▶ **Records from a data source**:
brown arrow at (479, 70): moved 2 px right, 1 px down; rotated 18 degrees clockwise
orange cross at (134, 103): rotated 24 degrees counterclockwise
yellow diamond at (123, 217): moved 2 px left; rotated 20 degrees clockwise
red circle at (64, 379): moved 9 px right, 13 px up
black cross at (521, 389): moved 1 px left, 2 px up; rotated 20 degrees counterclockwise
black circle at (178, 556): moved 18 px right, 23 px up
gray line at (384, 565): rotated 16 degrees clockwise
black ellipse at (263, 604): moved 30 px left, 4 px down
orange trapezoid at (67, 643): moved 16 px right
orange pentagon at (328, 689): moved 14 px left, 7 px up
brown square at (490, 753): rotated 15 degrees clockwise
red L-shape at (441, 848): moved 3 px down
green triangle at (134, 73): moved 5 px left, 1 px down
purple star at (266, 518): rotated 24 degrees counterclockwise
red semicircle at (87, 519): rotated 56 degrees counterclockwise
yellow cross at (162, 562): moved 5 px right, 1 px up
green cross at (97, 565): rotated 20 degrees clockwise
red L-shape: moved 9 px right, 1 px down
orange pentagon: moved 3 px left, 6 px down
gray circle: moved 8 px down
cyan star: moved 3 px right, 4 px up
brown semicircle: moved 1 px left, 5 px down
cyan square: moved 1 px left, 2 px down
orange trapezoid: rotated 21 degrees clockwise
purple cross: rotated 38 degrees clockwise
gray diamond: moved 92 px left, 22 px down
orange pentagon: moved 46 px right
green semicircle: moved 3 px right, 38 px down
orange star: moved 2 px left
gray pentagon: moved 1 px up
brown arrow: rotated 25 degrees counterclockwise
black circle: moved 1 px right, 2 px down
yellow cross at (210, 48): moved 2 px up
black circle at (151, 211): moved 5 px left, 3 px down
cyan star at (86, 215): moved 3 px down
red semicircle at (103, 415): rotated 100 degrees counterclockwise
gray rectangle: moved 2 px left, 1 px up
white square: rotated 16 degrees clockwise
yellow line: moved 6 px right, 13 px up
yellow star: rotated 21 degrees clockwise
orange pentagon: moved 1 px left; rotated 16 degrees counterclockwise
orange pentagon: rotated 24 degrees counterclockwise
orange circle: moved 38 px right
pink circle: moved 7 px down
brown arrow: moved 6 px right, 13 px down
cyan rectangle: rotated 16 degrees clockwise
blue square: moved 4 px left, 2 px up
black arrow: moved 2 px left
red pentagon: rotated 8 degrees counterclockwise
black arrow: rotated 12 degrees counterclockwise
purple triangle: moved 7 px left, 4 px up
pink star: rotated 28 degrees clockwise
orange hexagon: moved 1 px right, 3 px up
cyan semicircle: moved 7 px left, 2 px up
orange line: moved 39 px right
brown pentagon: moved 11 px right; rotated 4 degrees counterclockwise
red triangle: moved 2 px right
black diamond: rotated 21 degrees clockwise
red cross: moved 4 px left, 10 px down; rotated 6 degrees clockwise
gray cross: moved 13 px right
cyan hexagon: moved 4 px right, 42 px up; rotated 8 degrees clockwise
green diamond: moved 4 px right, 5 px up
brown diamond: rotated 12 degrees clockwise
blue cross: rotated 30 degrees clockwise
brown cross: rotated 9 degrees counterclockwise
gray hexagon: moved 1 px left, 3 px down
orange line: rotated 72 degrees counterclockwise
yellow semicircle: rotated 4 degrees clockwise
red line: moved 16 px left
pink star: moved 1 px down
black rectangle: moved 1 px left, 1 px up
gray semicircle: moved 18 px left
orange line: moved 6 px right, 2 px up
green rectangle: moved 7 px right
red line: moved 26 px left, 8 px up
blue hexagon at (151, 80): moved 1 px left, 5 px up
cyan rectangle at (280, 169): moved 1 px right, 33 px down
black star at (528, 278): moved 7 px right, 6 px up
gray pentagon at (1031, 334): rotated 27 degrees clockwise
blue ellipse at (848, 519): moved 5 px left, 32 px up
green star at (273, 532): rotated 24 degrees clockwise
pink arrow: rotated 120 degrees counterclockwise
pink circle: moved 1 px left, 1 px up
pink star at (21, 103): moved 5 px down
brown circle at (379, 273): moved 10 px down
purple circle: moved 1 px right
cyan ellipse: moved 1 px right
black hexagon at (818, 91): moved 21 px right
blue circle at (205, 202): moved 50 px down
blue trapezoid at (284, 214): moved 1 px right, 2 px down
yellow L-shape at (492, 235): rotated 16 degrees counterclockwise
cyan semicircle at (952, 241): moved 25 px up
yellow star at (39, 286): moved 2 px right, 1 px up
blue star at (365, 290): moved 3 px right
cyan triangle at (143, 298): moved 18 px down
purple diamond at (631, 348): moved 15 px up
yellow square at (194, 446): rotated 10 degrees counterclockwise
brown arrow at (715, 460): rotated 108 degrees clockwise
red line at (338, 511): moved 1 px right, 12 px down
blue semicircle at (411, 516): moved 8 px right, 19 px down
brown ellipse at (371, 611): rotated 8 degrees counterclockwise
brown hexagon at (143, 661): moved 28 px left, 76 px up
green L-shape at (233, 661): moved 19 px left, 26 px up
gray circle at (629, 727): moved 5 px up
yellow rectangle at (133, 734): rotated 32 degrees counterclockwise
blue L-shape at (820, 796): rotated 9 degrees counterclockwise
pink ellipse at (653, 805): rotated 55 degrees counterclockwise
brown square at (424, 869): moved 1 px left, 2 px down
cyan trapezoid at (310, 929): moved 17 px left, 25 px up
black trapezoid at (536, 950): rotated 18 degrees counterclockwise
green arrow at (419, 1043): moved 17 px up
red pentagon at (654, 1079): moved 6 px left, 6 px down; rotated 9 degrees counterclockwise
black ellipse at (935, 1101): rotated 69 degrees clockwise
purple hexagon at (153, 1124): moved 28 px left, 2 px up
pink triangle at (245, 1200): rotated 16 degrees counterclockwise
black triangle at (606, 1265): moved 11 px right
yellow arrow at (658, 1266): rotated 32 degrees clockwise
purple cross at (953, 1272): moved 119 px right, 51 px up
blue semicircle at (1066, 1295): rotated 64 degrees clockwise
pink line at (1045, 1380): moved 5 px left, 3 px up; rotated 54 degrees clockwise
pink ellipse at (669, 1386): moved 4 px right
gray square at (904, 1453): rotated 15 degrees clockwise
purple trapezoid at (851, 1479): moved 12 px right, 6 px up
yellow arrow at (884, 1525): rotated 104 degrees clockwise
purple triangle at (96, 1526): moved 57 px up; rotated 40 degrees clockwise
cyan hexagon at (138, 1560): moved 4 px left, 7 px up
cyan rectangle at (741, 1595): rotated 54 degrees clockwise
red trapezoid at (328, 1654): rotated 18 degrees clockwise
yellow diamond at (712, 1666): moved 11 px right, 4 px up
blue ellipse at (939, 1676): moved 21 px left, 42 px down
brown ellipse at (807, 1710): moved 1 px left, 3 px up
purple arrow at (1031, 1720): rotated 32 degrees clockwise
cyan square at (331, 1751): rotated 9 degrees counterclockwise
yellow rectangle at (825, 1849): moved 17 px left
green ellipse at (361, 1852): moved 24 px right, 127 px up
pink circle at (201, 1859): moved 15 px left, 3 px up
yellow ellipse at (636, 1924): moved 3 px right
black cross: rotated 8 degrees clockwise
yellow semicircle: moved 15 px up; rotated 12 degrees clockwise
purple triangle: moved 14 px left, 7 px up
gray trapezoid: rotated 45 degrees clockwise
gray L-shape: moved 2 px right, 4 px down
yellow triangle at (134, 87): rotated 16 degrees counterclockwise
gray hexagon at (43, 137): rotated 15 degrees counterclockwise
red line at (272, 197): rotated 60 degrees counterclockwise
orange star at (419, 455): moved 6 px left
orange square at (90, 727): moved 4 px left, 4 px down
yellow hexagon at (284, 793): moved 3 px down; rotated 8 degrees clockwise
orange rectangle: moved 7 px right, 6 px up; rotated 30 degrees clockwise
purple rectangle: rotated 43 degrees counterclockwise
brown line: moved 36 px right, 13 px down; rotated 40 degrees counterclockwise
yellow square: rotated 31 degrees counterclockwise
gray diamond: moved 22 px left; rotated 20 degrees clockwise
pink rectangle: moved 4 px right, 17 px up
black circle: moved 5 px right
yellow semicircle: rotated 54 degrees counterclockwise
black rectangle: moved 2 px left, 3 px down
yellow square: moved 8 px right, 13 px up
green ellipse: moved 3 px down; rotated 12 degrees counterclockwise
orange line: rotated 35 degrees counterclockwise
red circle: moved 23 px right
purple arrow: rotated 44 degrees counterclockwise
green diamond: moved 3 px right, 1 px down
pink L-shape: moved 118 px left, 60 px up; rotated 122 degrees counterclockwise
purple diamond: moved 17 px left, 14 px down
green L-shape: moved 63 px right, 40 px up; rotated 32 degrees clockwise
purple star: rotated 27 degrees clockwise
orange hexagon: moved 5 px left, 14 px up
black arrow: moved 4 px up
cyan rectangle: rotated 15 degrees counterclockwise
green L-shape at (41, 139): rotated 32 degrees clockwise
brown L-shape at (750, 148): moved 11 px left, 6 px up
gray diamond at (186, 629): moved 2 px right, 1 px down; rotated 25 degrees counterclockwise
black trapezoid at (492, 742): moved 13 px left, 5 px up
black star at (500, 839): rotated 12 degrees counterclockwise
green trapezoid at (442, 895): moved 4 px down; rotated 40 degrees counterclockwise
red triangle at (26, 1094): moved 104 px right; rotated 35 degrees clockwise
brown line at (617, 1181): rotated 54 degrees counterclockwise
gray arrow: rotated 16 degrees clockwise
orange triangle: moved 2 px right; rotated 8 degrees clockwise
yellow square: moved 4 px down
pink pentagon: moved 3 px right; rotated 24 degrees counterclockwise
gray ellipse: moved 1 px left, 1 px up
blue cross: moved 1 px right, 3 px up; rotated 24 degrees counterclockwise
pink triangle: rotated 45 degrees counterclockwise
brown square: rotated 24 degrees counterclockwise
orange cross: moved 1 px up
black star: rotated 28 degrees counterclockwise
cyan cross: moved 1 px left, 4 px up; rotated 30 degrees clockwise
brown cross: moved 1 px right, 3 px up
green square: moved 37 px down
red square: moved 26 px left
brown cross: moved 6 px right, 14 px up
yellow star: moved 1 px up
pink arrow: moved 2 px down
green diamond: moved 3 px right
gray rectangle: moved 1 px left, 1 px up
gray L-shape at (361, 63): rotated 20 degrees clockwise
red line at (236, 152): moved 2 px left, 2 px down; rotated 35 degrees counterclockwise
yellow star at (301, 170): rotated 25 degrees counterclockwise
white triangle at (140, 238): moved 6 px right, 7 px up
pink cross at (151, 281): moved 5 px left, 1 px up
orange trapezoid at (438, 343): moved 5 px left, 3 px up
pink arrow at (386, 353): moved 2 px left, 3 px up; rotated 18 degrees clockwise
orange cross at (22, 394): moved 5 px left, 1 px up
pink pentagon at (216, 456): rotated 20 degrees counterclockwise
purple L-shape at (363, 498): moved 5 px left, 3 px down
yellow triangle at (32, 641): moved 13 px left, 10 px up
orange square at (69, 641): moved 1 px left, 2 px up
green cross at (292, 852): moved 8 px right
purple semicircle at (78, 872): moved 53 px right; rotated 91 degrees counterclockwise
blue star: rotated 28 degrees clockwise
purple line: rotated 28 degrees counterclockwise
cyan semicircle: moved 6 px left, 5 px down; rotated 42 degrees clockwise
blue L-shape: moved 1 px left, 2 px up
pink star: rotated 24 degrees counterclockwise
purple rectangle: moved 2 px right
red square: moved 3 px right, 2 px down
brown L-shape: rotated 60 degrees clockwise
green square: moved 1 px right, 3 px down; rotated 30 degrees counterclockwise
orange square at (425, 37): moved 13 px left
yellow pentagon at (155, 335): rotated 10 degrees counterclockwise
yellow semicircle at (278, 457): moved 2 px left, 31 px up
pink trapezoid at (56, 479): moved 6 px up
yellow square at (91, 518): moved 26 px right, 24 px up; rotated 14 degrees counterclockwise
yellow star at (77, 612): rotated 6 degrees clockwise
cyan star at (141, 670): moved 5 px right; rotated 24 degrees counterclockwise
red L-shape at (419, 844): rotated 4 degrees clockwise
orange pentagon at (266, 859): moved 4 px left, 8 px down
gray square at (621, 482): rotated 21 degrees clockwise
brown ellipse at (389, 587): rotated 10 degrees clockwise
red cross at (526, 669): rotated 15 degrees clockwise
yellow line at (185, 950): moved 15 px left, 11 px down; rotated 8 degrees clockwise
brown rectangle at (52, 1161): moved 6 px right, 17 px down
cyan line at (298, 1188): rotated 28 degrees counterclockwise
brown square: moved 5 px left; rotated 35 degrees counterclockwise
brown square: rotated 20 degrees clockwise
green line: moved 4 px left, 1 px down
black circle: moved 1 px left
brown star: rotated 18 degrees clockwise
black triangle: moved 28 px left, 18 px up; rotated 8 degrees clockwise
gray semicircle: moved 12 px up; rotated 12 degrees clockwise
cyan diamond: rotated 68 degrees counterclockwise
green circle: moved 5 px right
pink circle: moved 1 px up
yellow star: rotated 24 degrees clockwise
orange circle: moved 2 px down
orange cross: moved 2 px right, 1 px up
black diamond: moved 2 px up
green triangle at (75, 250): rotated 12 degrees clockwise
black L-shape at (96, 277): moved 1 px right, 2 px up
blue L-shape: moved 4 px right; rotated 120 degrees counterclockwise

▶ **What you need to do**: Only the lines from the first line of the records through the line containing "red L-shape: moved 9 px right, 1 px down" should be repeated, exactly as they appear.

▶ **Expected output**:
brown arrow at (479, 70): moved 2 px right, 1 px down; rotated 18 degrees clockwise
orange cross at (134, 103): rotated 24 degrees counterclockwise
yellow diamond at (123, 217): moved 2 px left; rotated 20 degrees clockwise
red circle at (64, 379): moved 9 px right, 13 px up
black cross at (521, 389): moved 1 px left, 2 px up; rotated 20 degrees counterclockwise
black circle at (178, 556): moved 18 px right, 23 px up
gray line at (384, 565): rotated 16 degrees clockwise
black ellipse at (263, 604): moved 30 px left, 4 px down
orange trapezoid at (67, 643): moved 16 px right
orange pentagon at (328, 689): moved 14 px left, 7 px up
brown square at (490, 753): rotated 15 degrees clockwise
red L-shape at (441, 848): moved 3 px down
green triangle at (134, 73): moved 5 px left, 1 px down
purple star at (266, 518): rotated 24 degrees counterclockwise
red semicircle at (87, 519): rotated 56 degrees counterclockwise
yellow cross at (162, 562): moved 5 px right, 1 px up
green cross at (97, 565): rotated 20 degrees clockwise
red L-shape: moved 9 px right, 1 px down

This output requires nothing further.